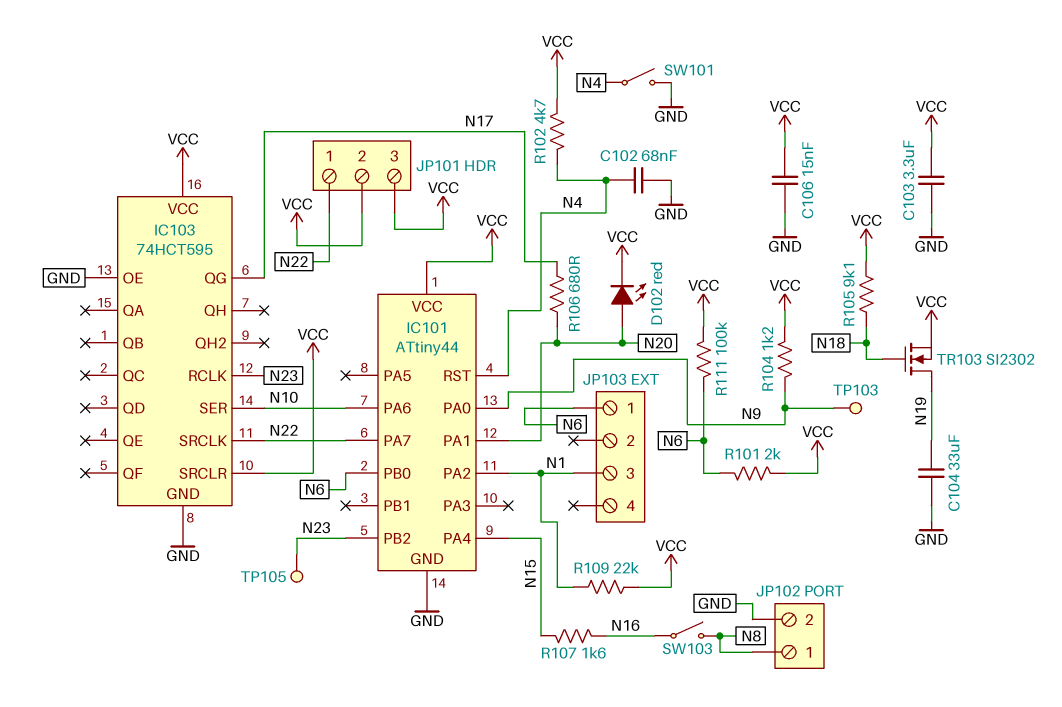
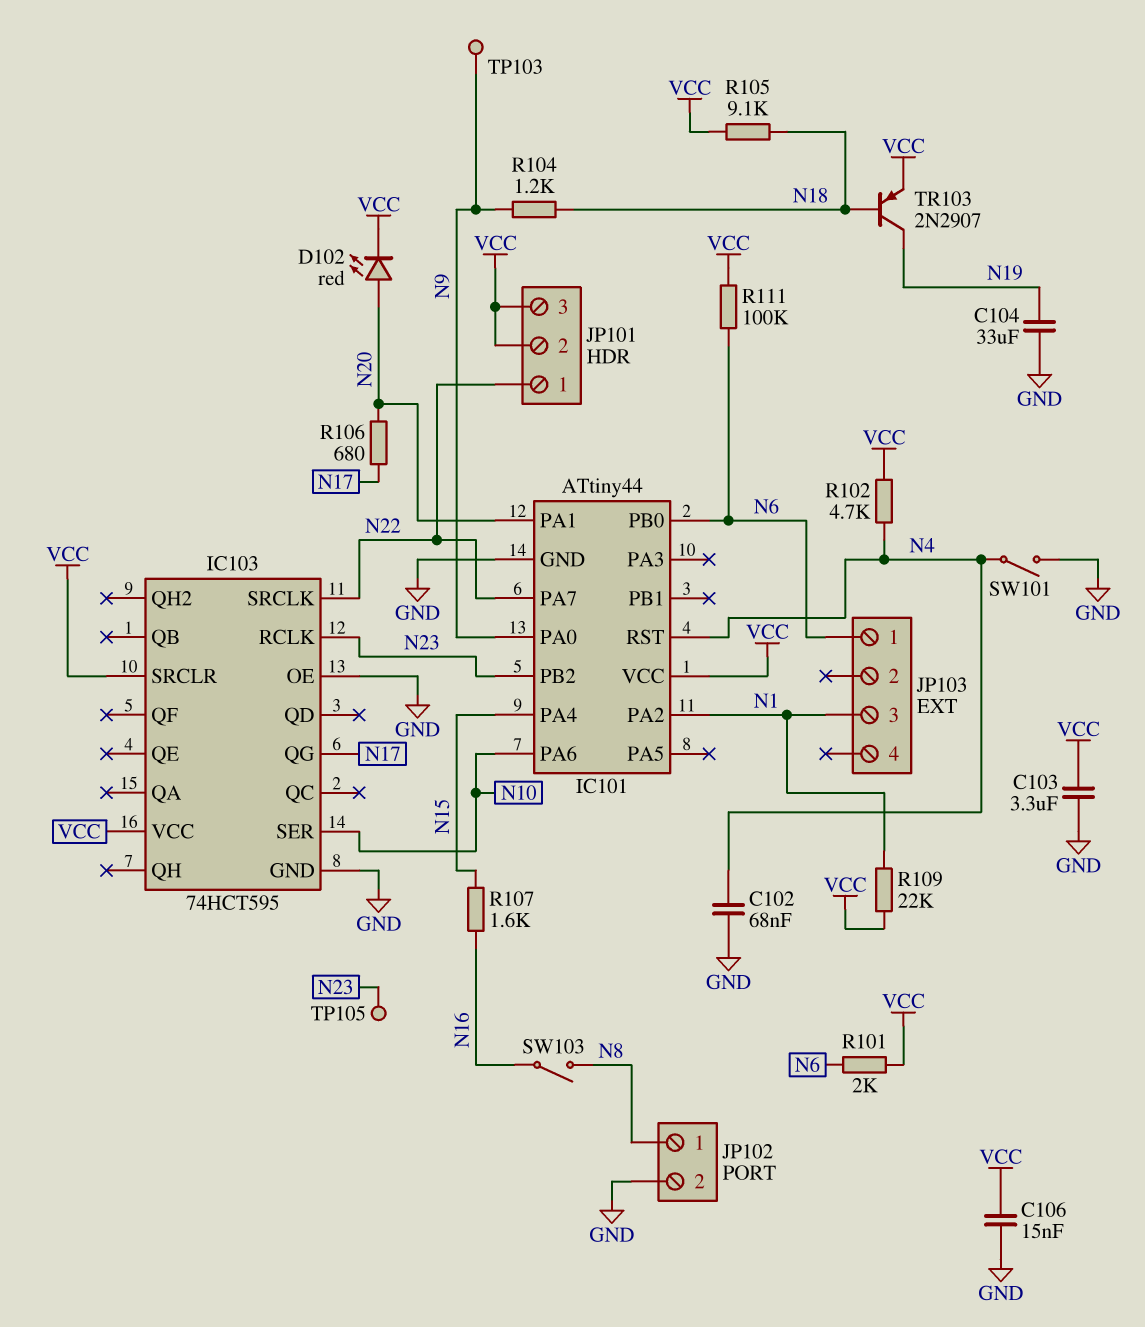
R104: 1.2k (N9, VCC) -> 1.2k (N9, N18)
TR103: NMOS SI2302 (G N18, D N19, S VCC) -> PNP 2N2907 (B N18, C N19, E VCC)

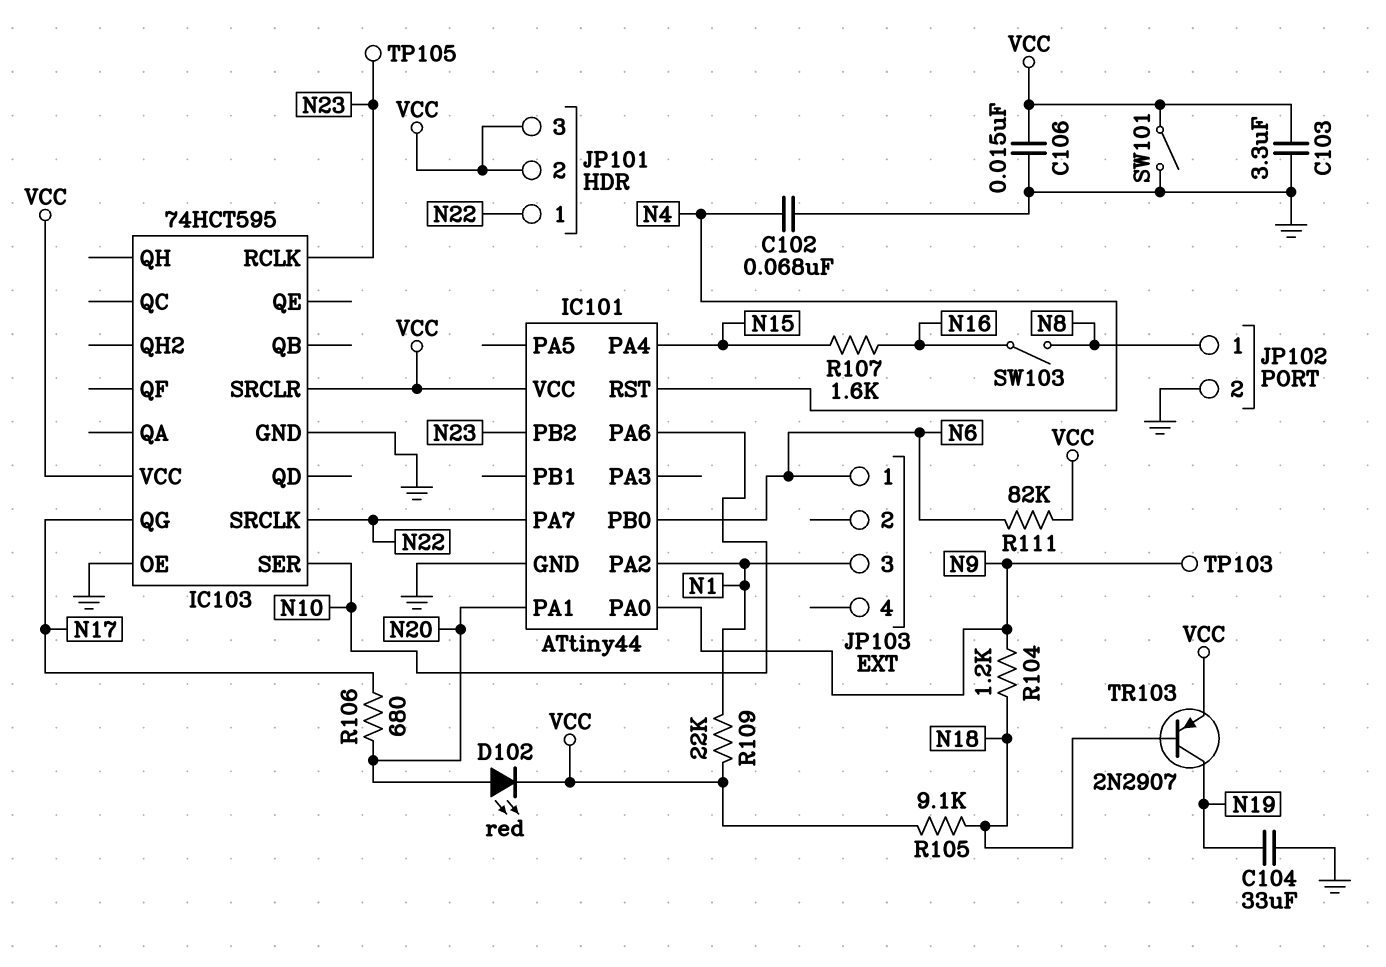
R101: 2k (N6, VCC) -> none
R102: 4.7k (N4, VCC) -> none
R111: 100k (N6, VCC) -> 82k (N6, VCC)
SW101: switch (GND, N4) -> switch (GND, VCC)

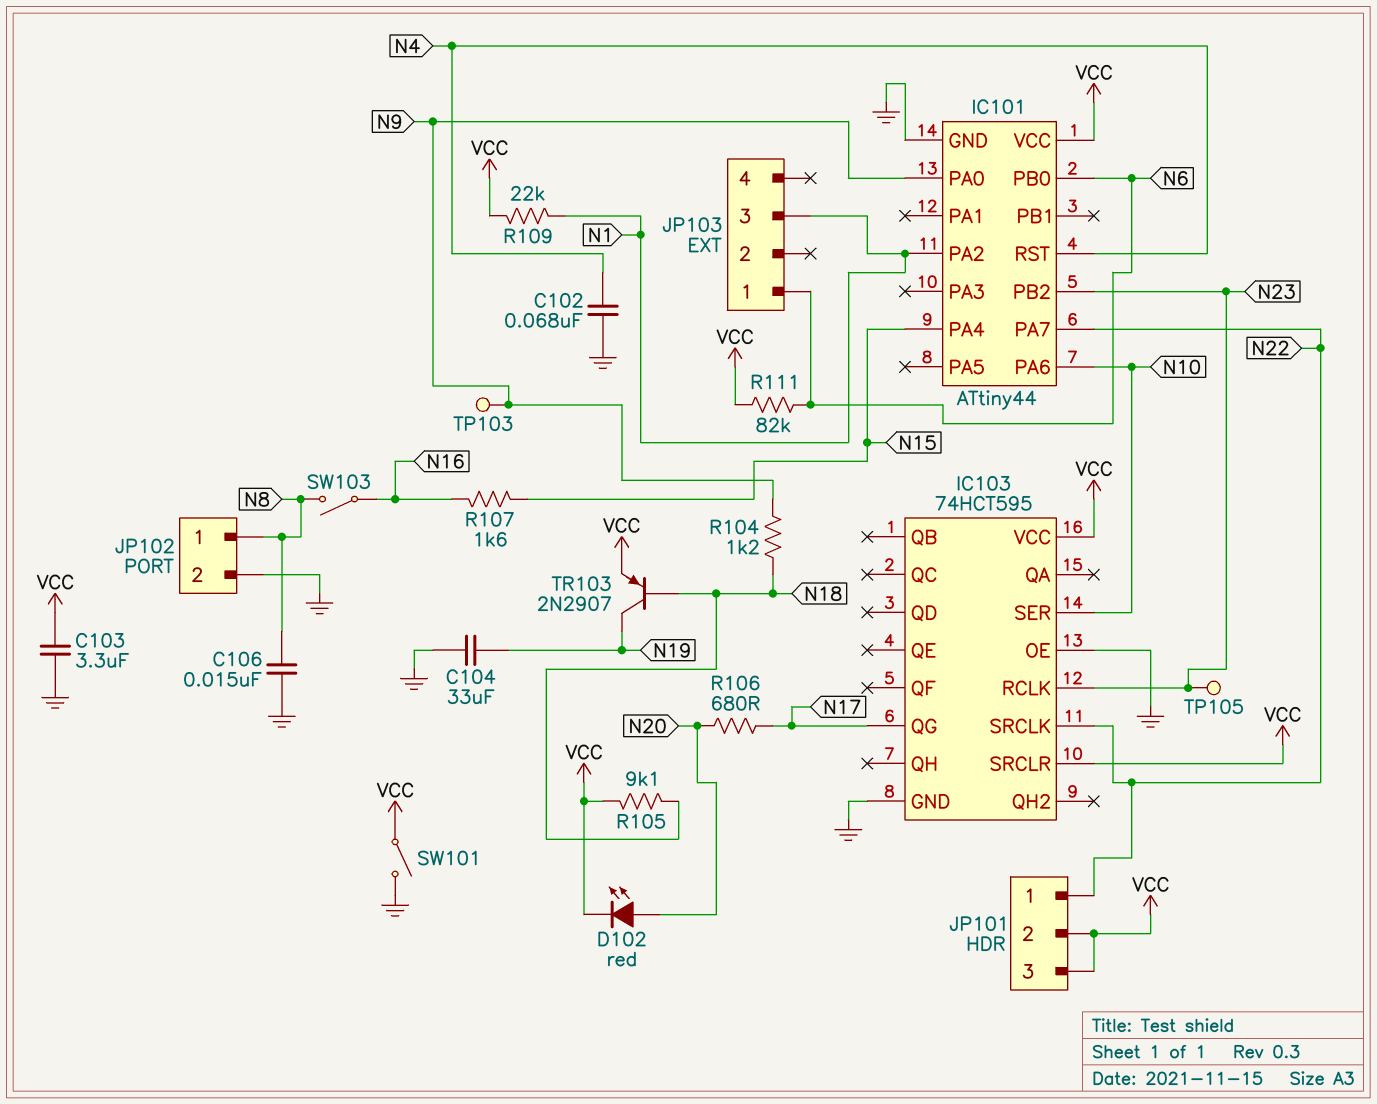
C106: 15nF (GND, VCC) -> 15nF (GND, N8)
IC101 pin PA1: N20 -> none

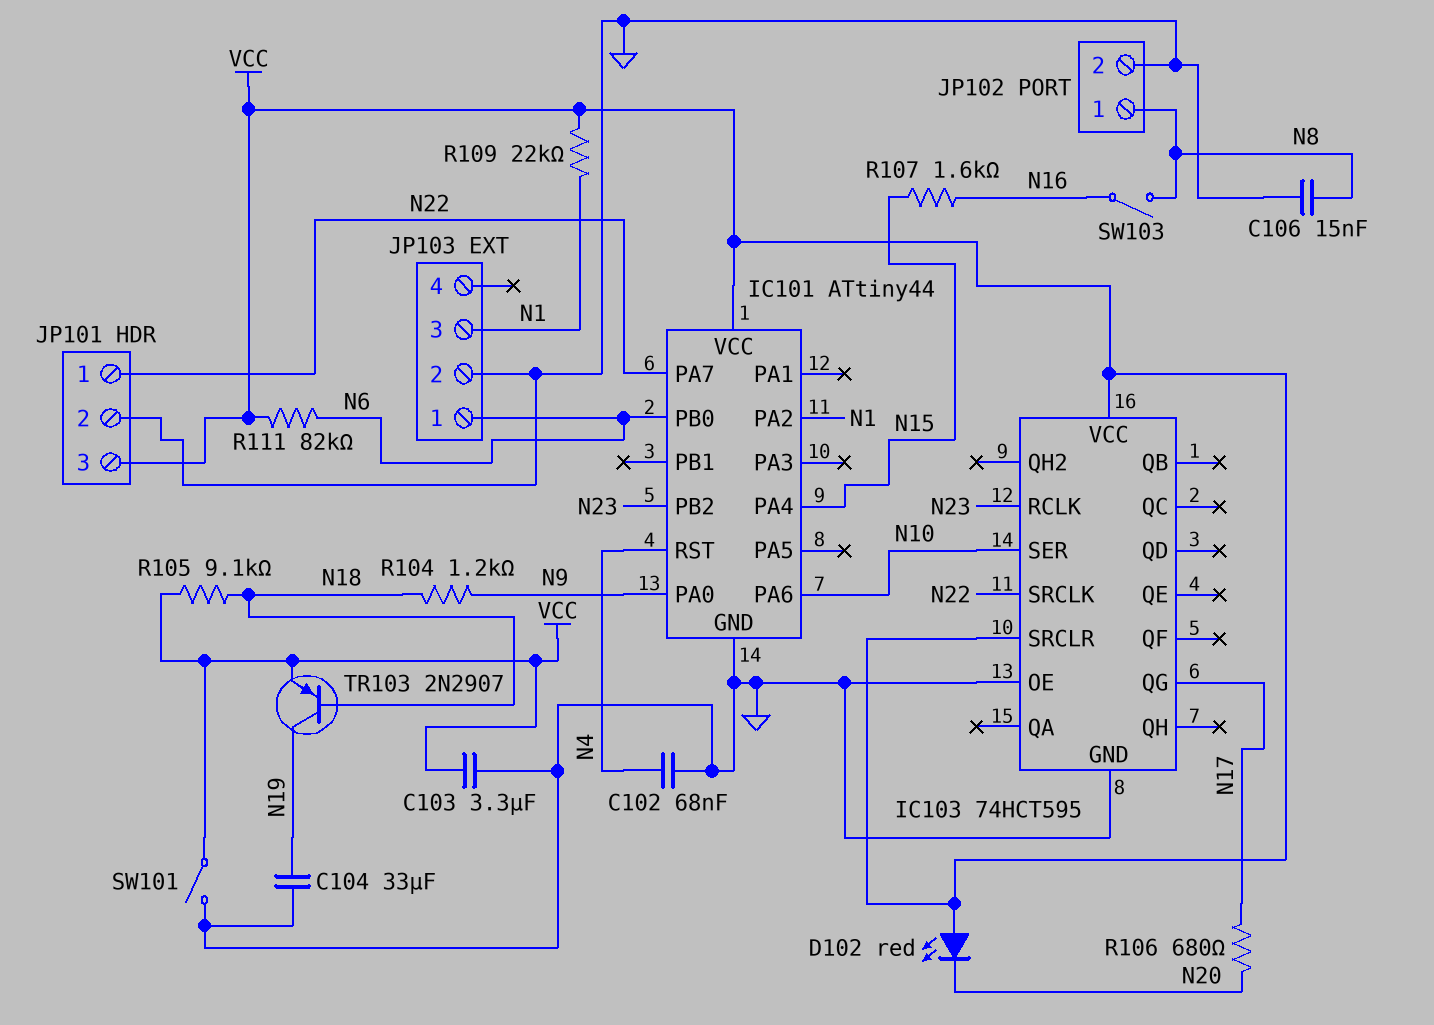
D102: LED red (A N20, K VCC) -> LED red (A VCC, K N20)
JP101 pin 2: VCC -> GND
JP103 pin 2: none -> GND
TP103: test point (N9) -> none
TP105: test point (N23) -> none

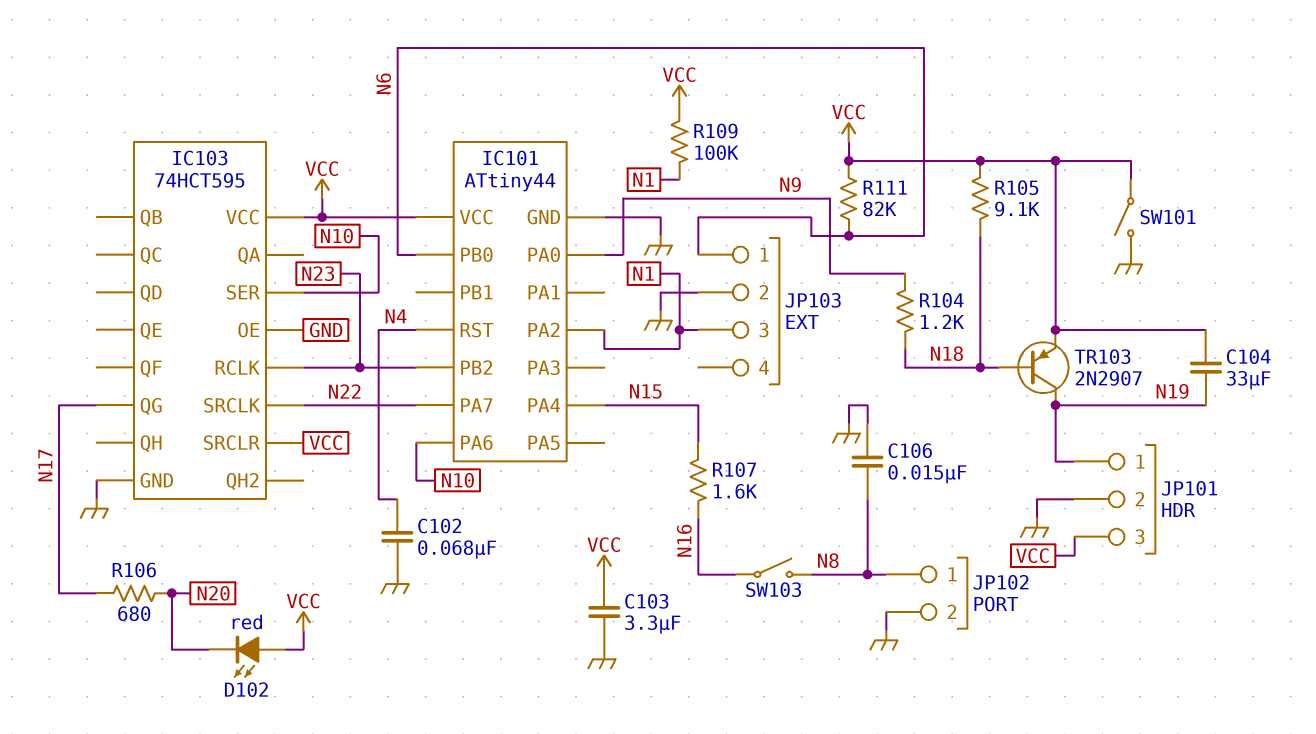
C104: 33uF (GND, N19) -> 33uF (N19, VCC)
JP101 pin 1: N22 -> N19
R109: 22k (N1, VCC) -> 100k (N1, VCC)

→ **EXERCISE REQUIREMENTS**:
Pictures are to be left out; the lines from the start of the records above through the line holding "IC101 pin PA1: N20 -> none" are to be returned exactly.

→ **PROBLEM SOLUTION**:
R104: 1.2k (N9, VCC) -> 1.2k (N9, N18)
TR103: NMOS SI2302 (G N18, D N19, S VCC) -> PNP 2N2907 (B N18, C N19, E VCC)

R101: 2k (N6, VCC) -> none
R102: 4.7k (N4, VCC) -> none
R111: 100k (N6, VCC) -> 82k (N6, VCC)
SW101: switch (GND, N4) -> switch (GND, VCC)

C106: 15nF (GND, VCC) -> 15nF (GND, N8)
IC101 pin PA1: N20 -> none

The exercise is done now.